» Image change detection data

◇ ◇ ◇

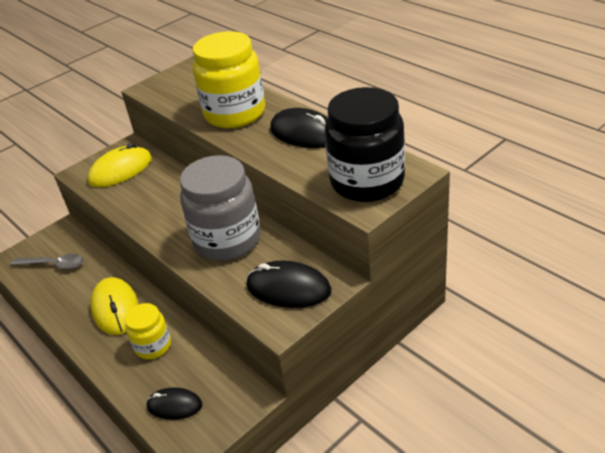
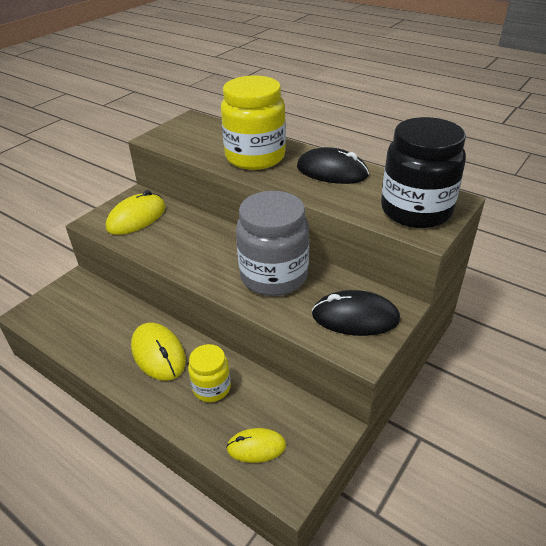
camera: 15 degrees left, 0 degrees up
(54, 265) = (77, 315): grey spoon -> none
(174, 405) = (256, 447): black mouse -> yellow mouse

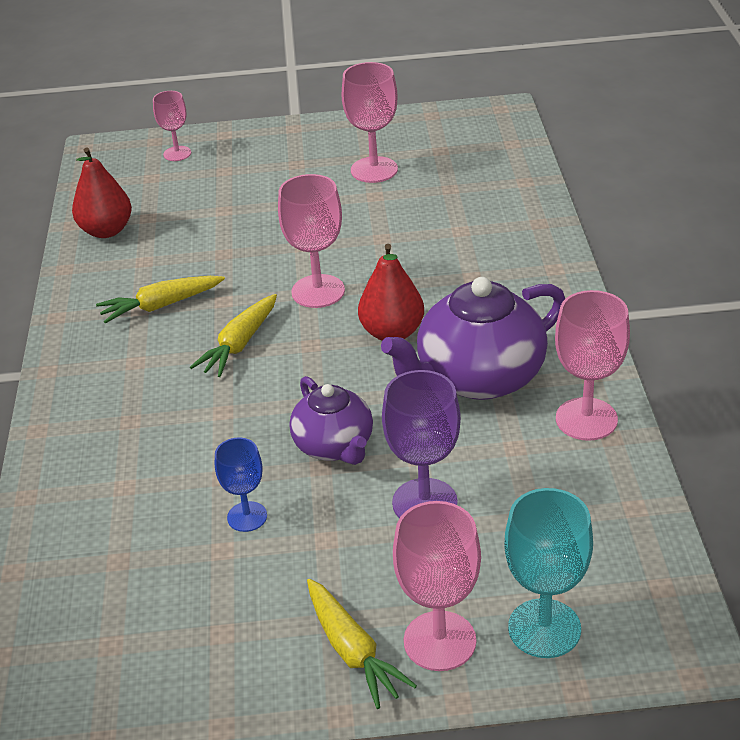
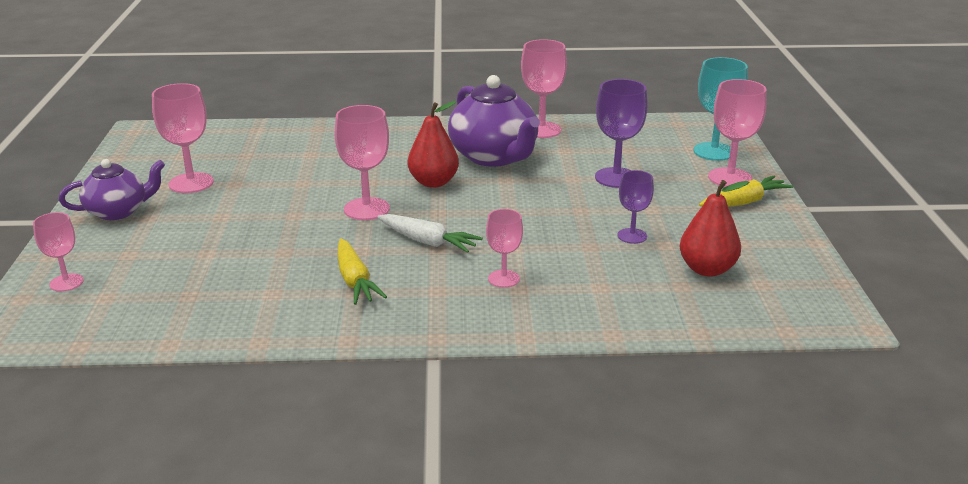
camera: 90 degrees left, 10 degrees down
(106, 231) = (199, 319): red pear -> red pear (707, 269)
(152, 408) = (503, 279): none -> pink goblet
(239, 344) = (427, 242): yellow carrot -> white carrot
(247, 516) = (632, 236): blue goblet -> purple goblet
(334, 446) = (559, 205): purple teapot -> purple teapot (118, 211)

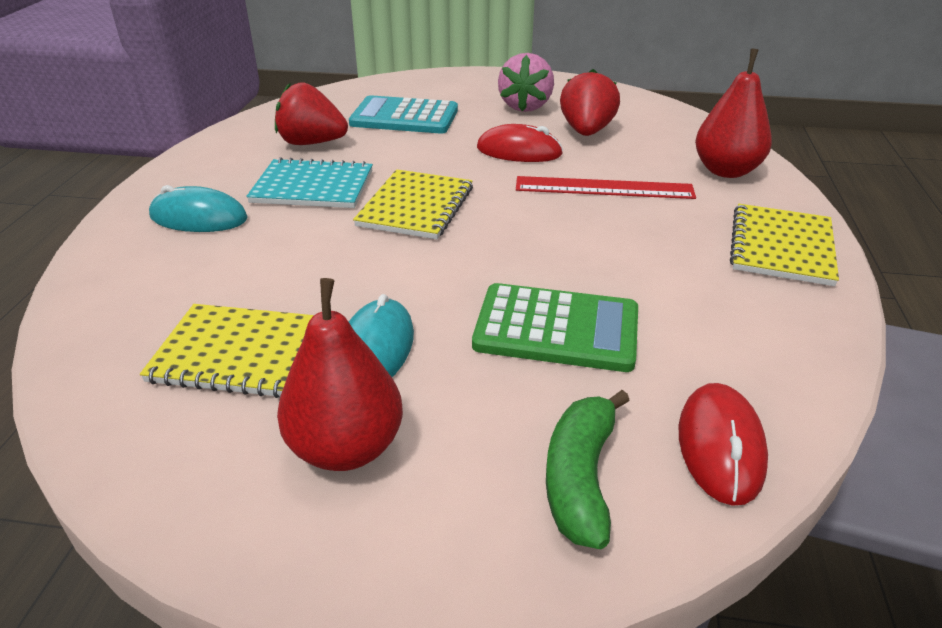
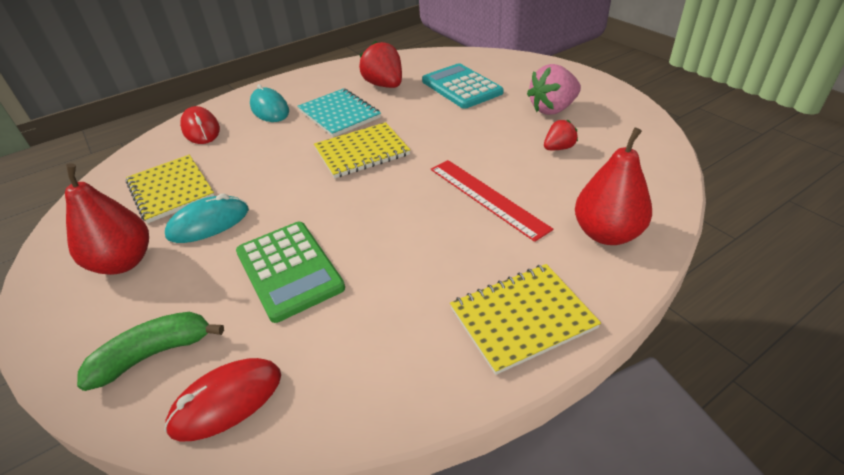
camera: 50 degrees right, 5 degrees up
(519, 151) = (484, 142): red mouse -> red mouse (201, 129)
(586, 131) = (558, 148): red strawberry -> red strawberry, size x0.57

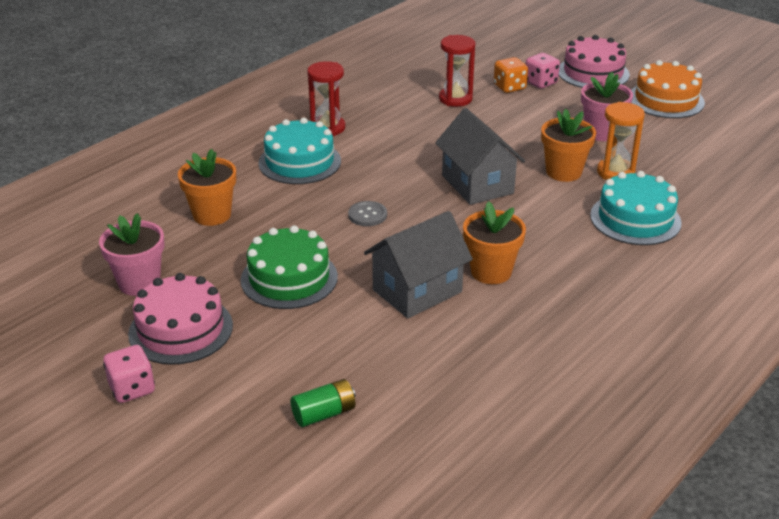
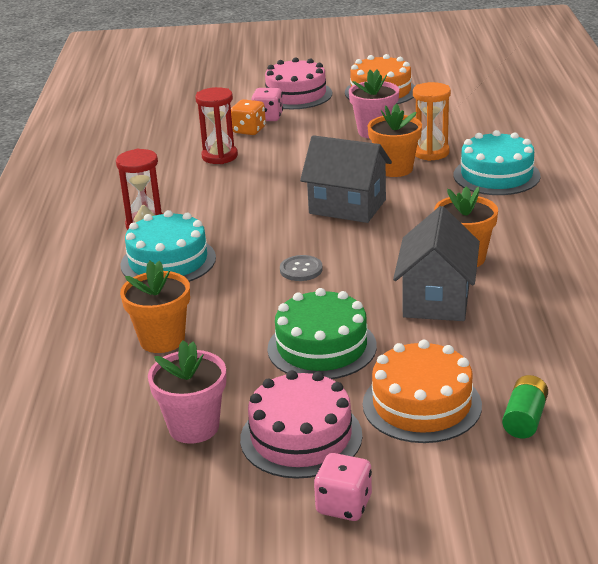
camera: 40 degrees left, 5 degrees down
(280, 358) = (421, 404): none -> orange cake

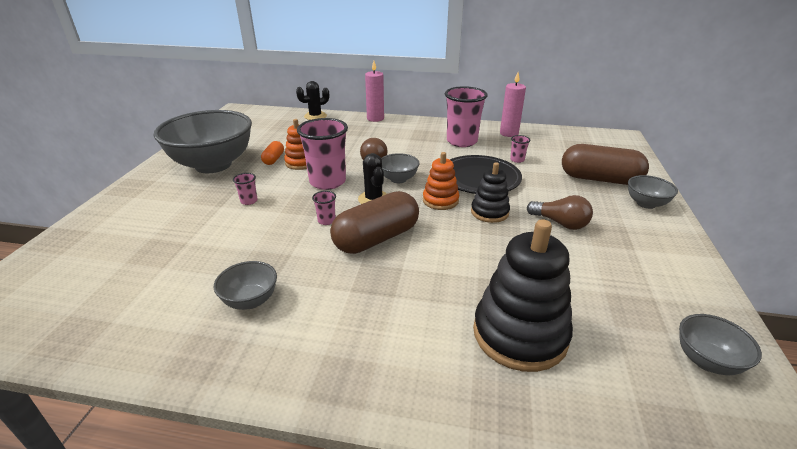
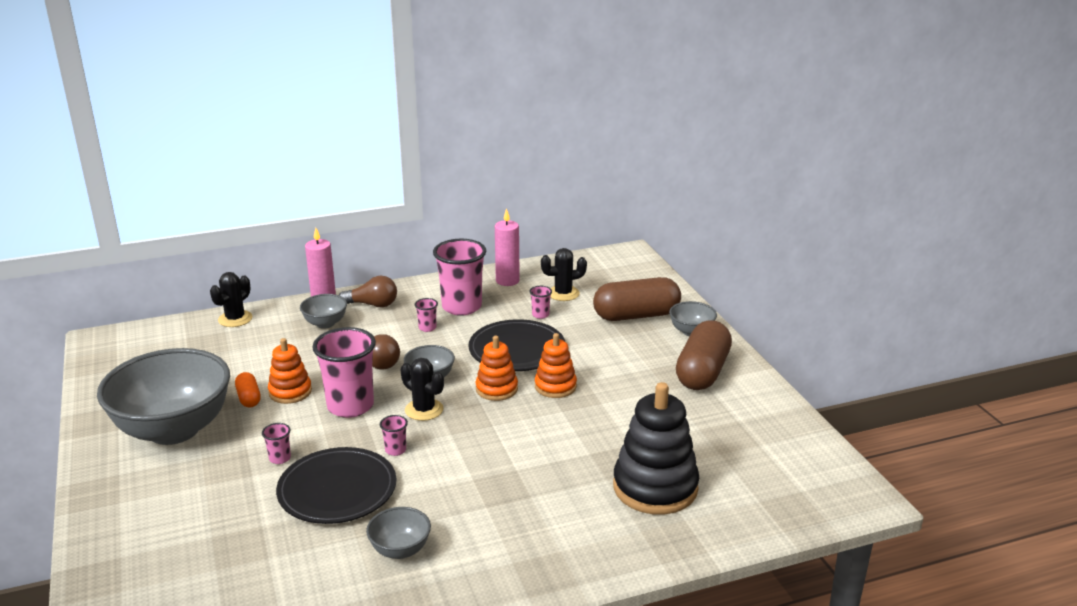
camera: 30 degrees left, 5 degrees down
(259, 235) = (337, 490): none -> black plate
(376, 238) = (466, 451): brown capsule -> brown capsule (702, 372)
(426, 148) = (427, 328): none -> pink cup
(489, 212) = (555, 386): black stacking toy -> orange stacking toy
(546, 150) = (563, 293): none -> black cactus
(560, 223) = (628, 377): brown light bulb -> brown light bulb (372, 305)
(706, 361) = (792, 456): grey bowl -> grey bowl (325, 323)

◇ ◇ ◇

» Exercise brief
Set out, exactly as written, the lines from the line with "(546, 150) = (563, 293): none -> black cactus" to the last line of the records, inclusive, and only those lines.

» Solution below
(546, 150) = (563, 293): none -> black cactus
(560, 223) = (628, 377): brown light bulb -> brown light bulb (372, 305)
(706, 361) = (792, 456): grey bowl -> grey bowl (325, 323)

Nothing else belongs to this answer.